▶ _TASK DETAILS_: Would you copy out each line of the records below that includes the word "KEYS"?

▶ _EXTRACTED INFORMATION_:
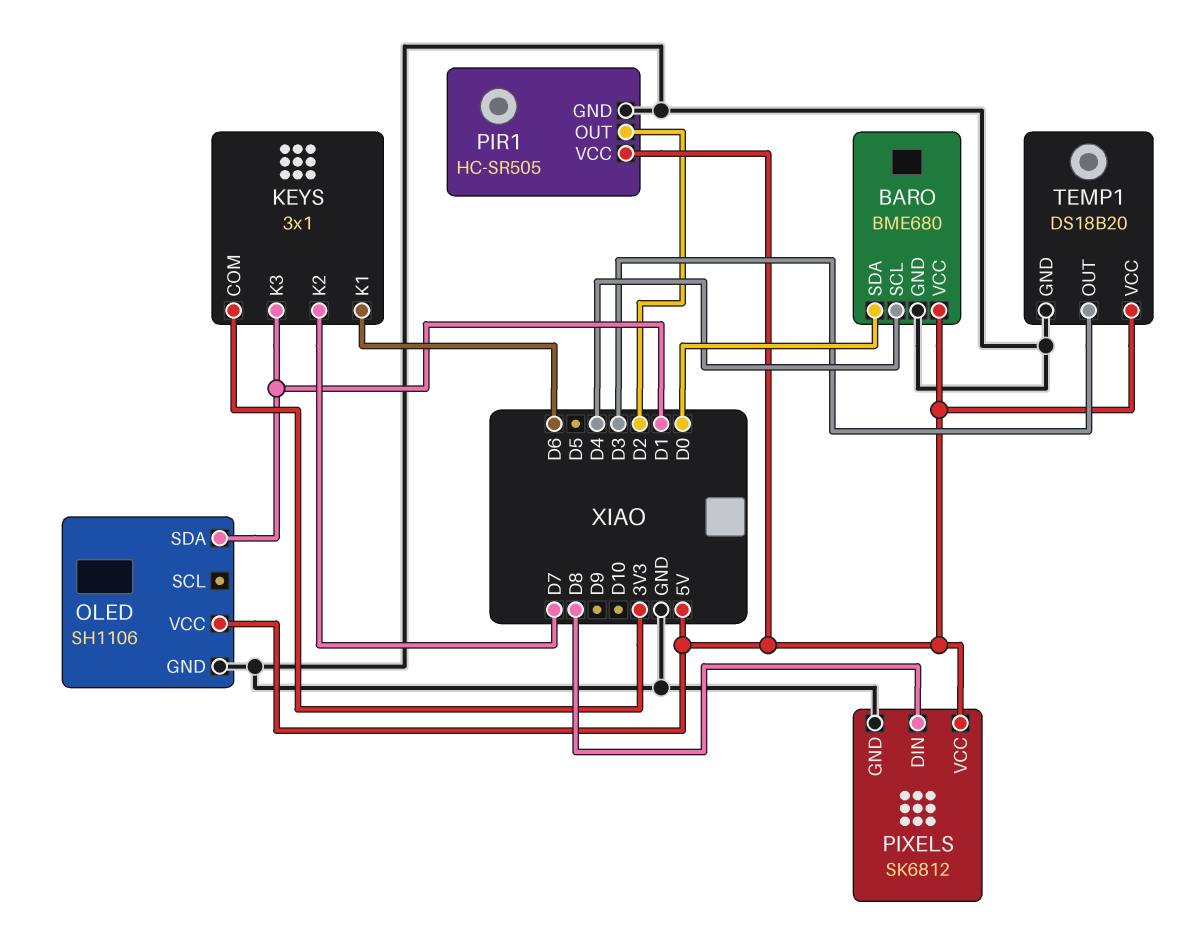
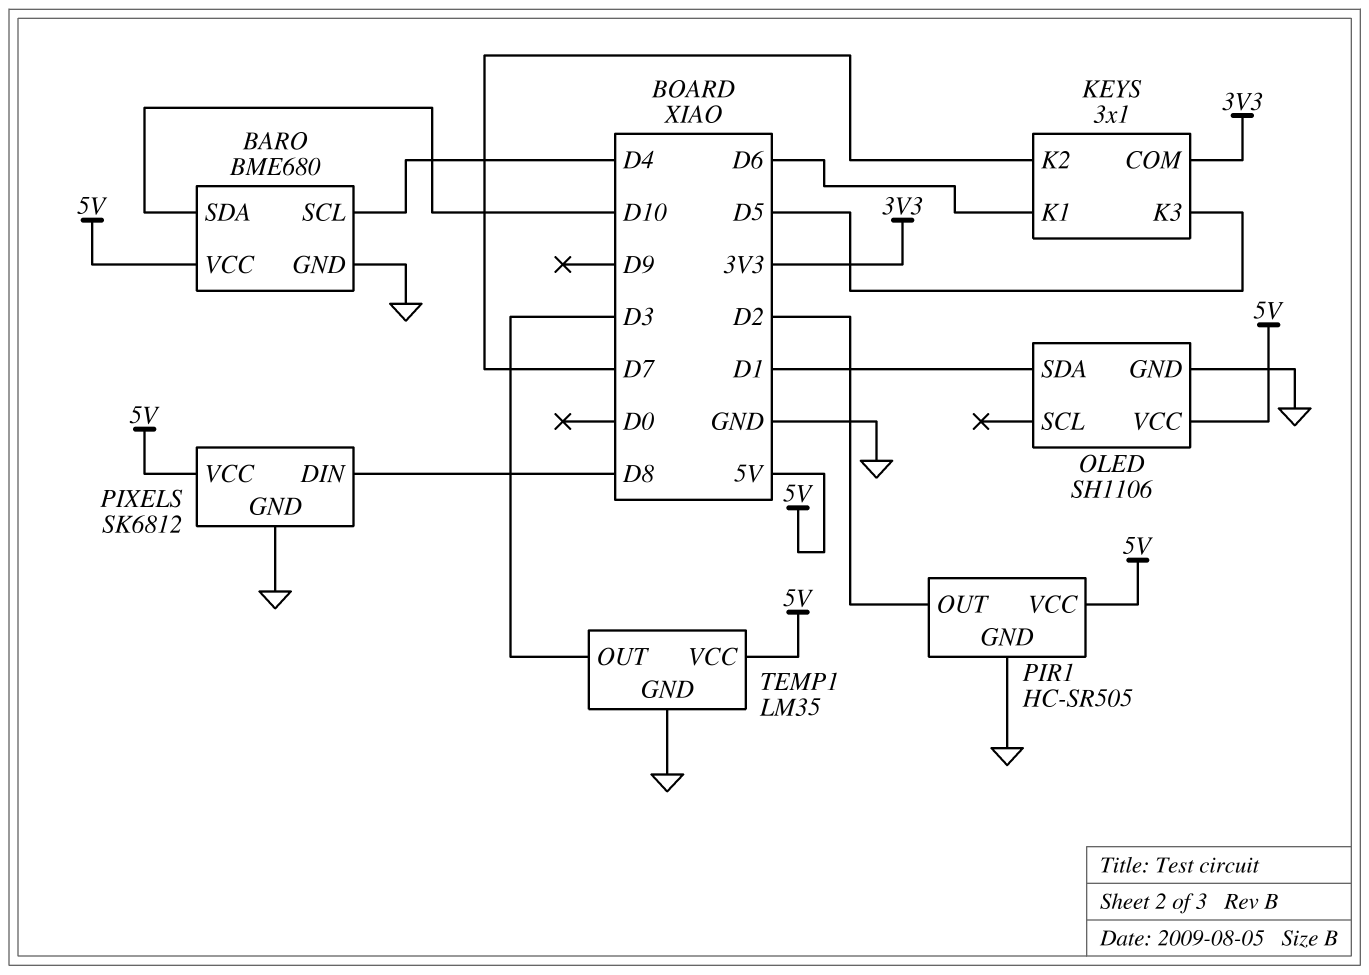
BARO pin SDA: D0 -> D10
KEYS pin K3: D1 -> D5
TEMP1: DS18B20 -> LM35

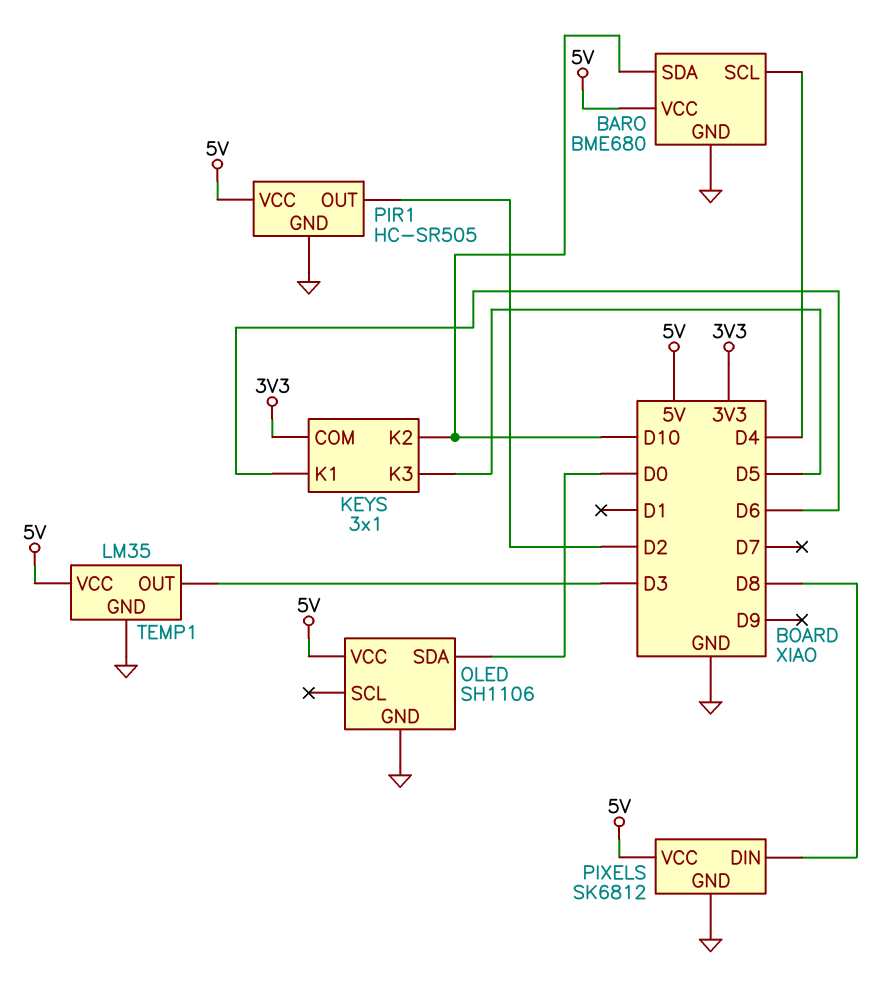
KEYS pin K2: D7 -> D10
OLED pin SDA: D1 -> D0

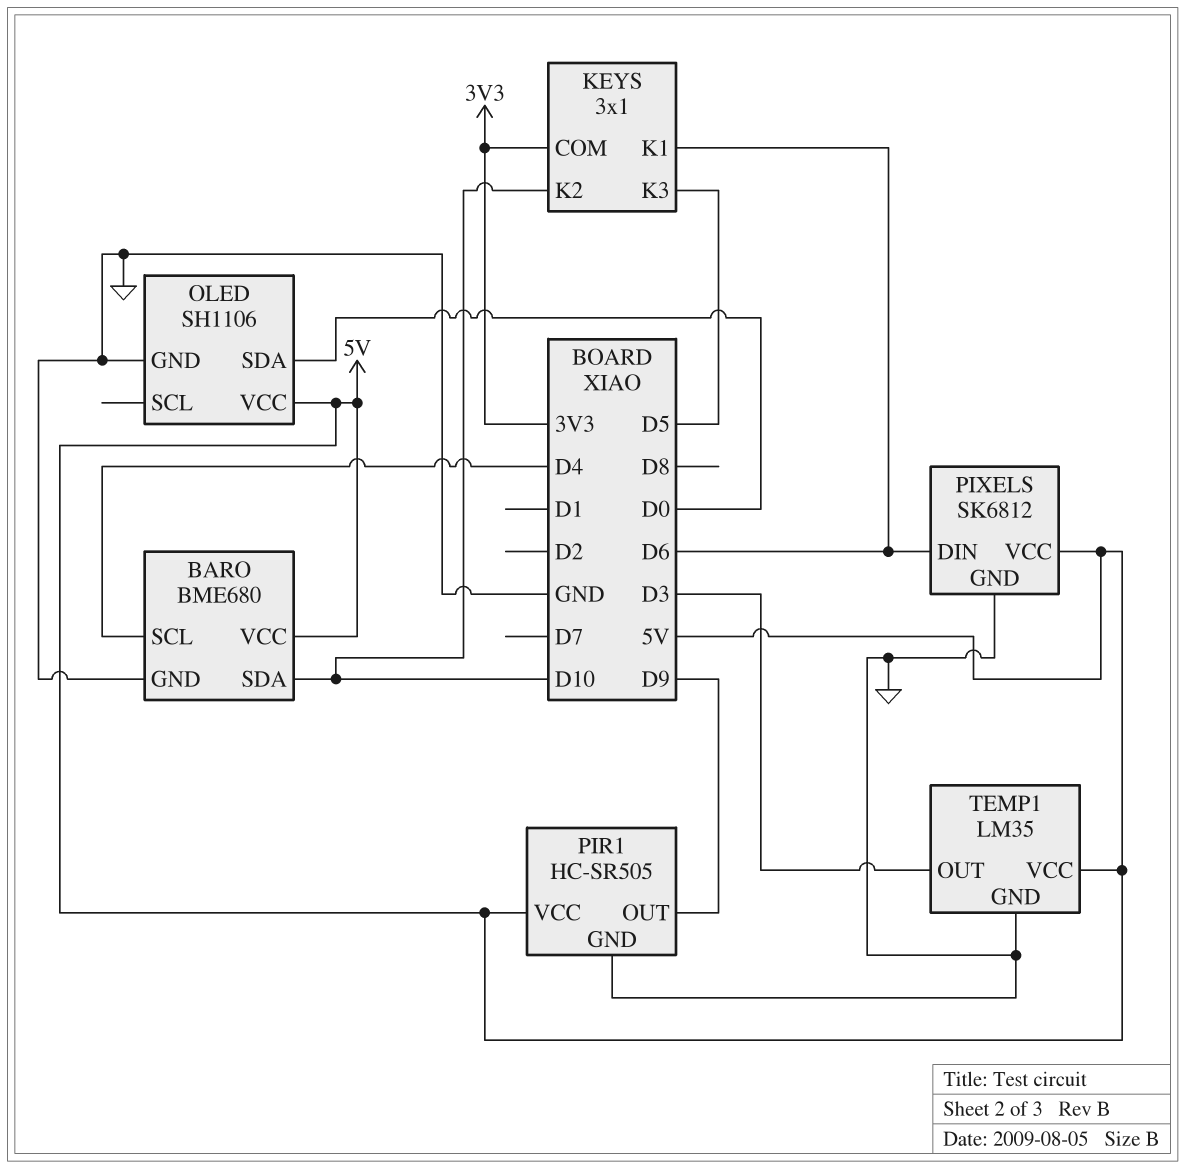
PIR1 pin OUT: D2 -> D9
PIXELS pin DIN: D8 -> D6

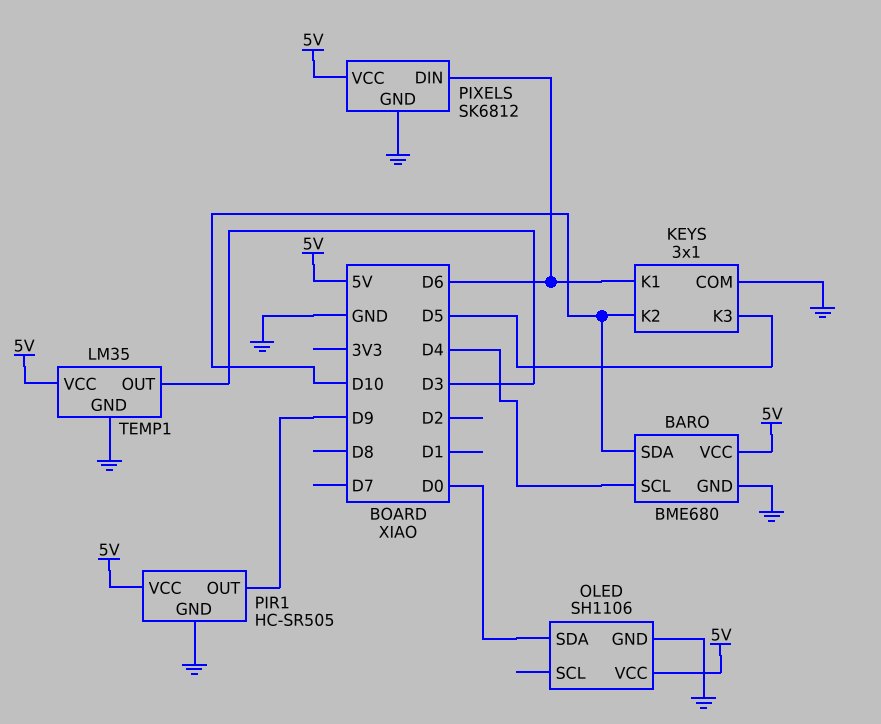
KEYS pin COM: 3V3 -> GND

▶ _TASK SOLUTION_:
KEYS pin K3: D1 -> D5
KEYS pin K2: D7 -> D10
KEYS pin COM: 3V3 -> GND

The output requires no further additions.